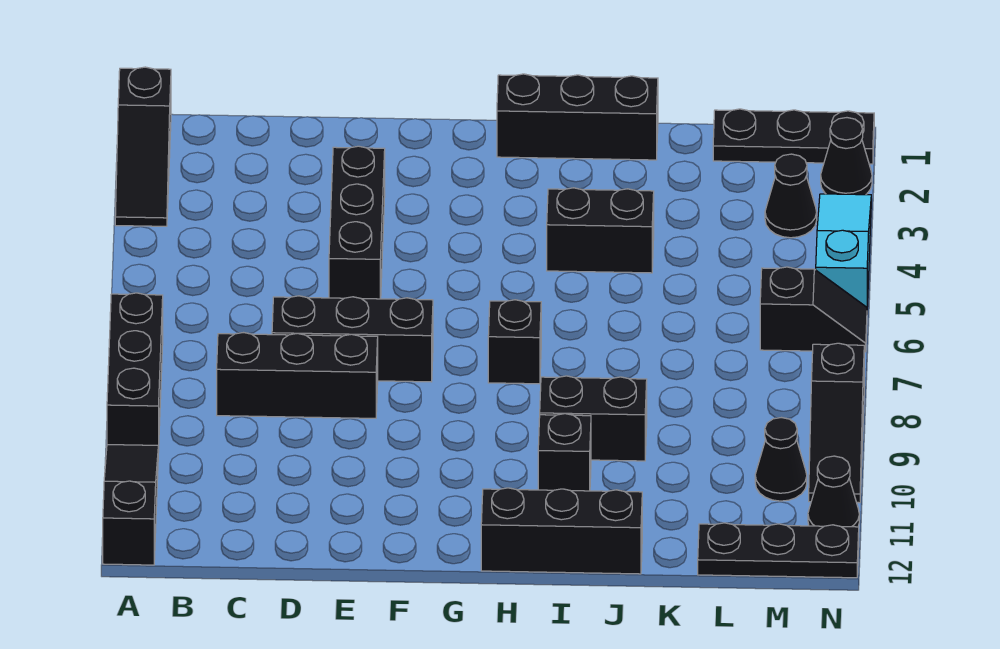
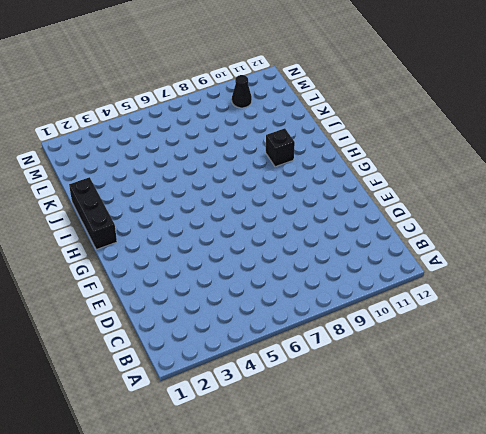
none -> black slope A1:A3 level 1 top 1
none -> black brick A7:A9 level 1
none -> black slope A10:A12 level 1 top 12

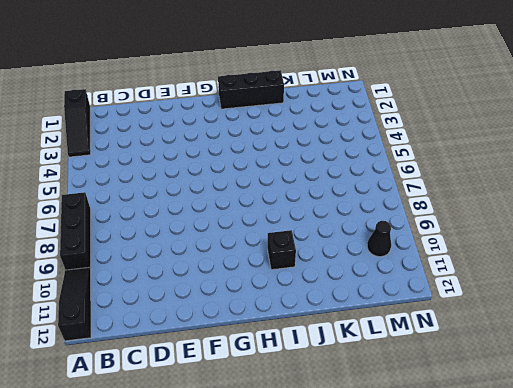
none -> black brick C8:E8 level 1
none -> black brick D7:F7 level 1
none -> black brick E3:E5 level 1

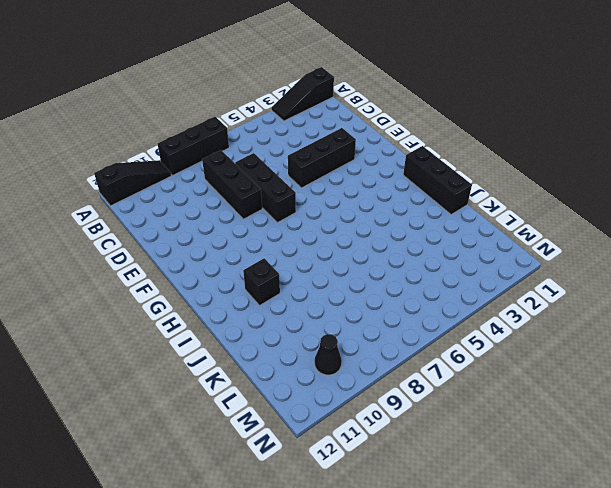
none -> black brick H7 level 1
none -> black brick H12:J12 level 1
none -> black brick I4:J4 level 1

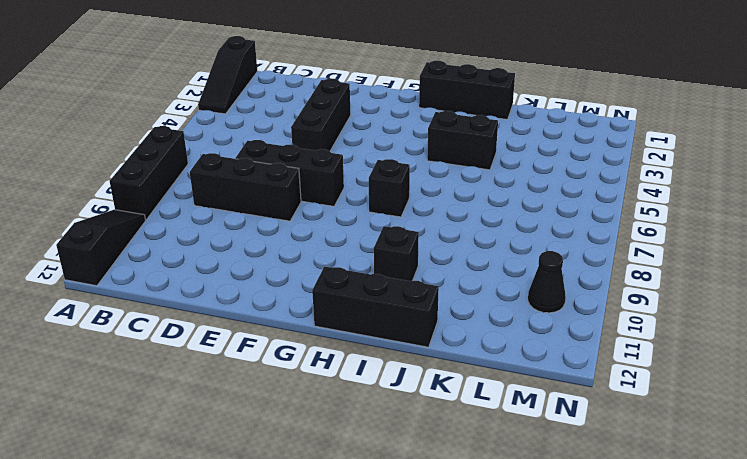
none -> black brick I9:J9 level 1
none -> black plate L1:N1 level 1
none -> black plate L12:N12 level 1

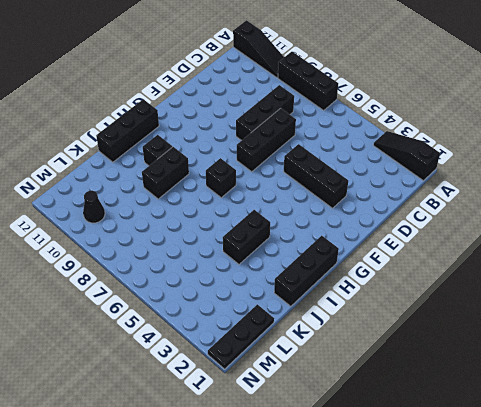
none -> black plate L12:N12 level 1
none -> black cone M3 level 1
none -> black slope M6:N6 level 1 top M

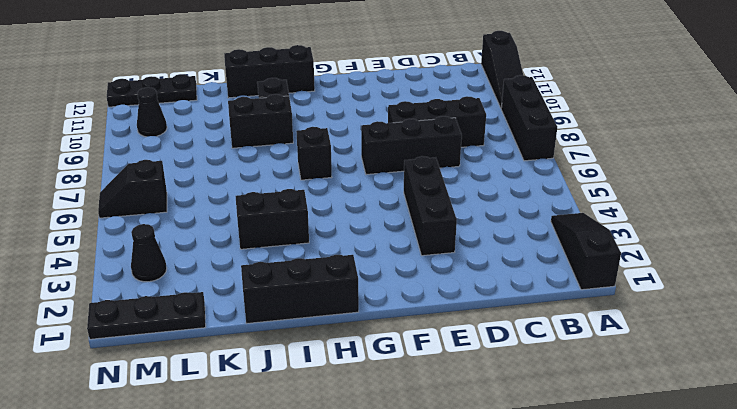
none -> black cone N2 level 1
none -> cyan slope N3:N5 level 1 top 5
none -> black slope N8:N10 level 1 top 8

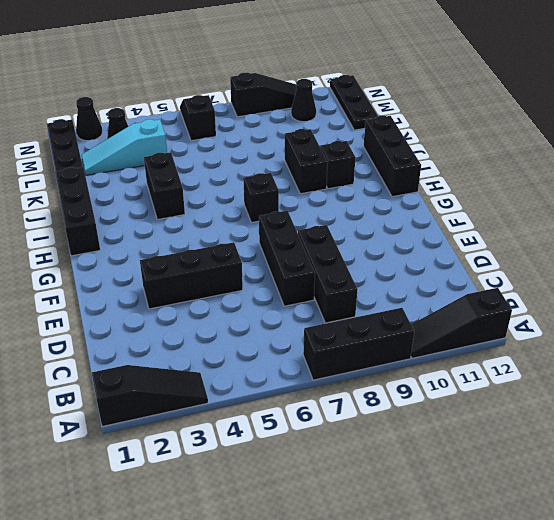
cyan slope L2:L4 level 1 top 4 -> cyan slope N3:N5 level 1 top 5
none -> black cone N11 level 1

--- Required action ---
Verbatim, write out the line containing "none -> black brick I9:J9 level 1" and all later lines through the end of the records, leaving every picture out.

--- Answer to the problem ---
none -> black brick I9:J9 level 1
none -> black plate L1:N1 level 1
none -> black plate L12:N12 level 1

none -> black plate L12:N12 level 1
none -> black cone M3 level 1
none -> black slope M6:N6 level 1 top M

none -> black cone N2 level 1
none -> cyan slope N3:N5 level 1 top 5
none -> black slope N8:N10 level 1 top 8

cyan slope L2:L4 level 1 top 4 -> cyan slope N3:N5 level 1 top 5
none -> black cone N11 level 1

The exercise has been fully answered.